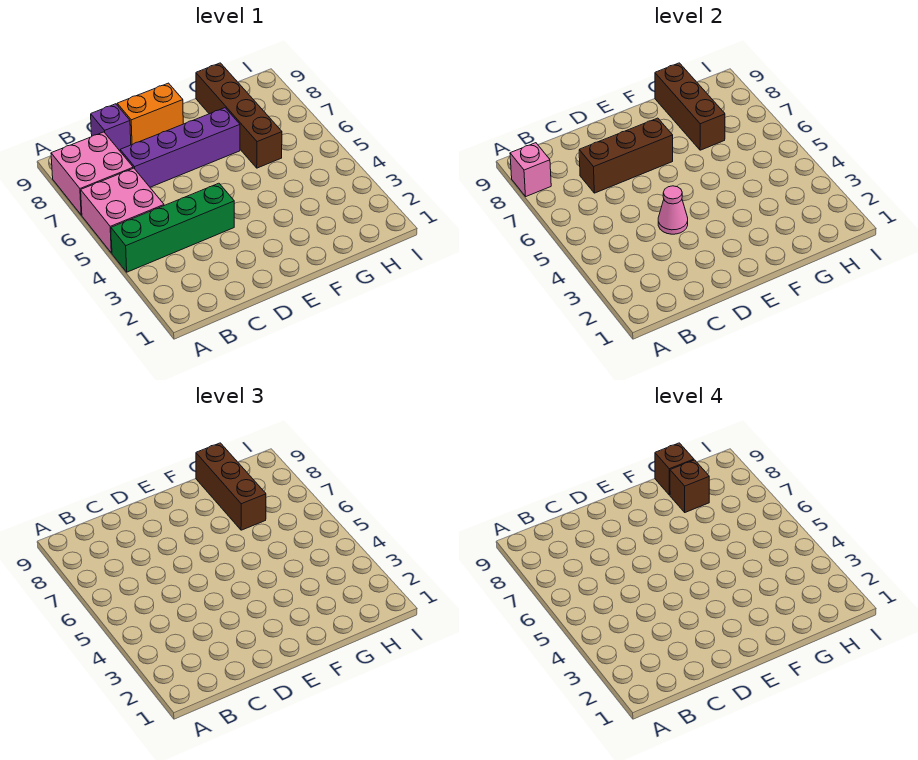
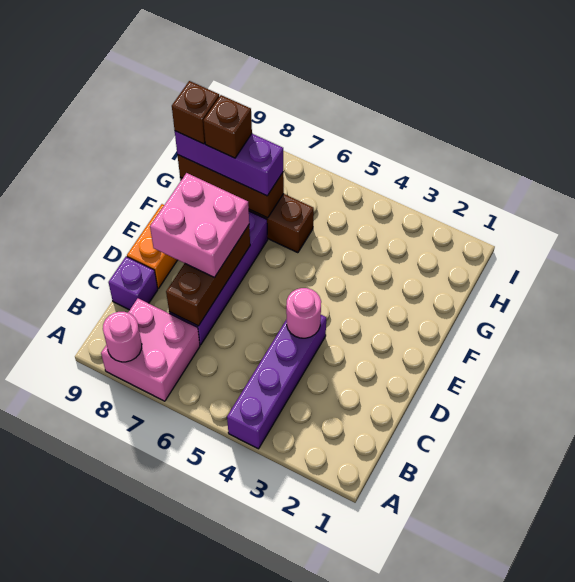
green 1x4 brick [111,183,234,272] -> purple 1x4 brick [227,315,326,449]
pink 2x2 brick [81,168,164,253] -> pink 2x2 brick moved to [150,173,249,277]
pink 1x1 brick [510,143,551,196] -> pink 1x1 round brick [103,312,142,362]
pink 1x1 cone [658,186,688,234] -> pink 1x1 round brick [286,288,321,338]
brown 1x3 brick [196,443,266,530] -> purple 1x3 brick [175,131,283,196]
··········
YOUR ASSIGNMENT: Pictures aside, retype the entries above exactly as they are.

SOLUTION FOR THIS TASK:
green 1x4 brick [111,183,234,272] -> purple 1x4 brick [227,315,326,449]
pink 2x2 brick [81,168,164,253] -> pink 2x2 brick moved to [150,173,249,277]
pink 1x1 brick [510,143,551,196] -> pink 1x1 round brick [103,312,142,362]
pink 1x1 cone [658,186,688,234] -> pink 1x1 round brick [286,288,321,338]
brown 1x3 brick [196,443,266,530] -> purple 1x3 brick [175,131,283,196]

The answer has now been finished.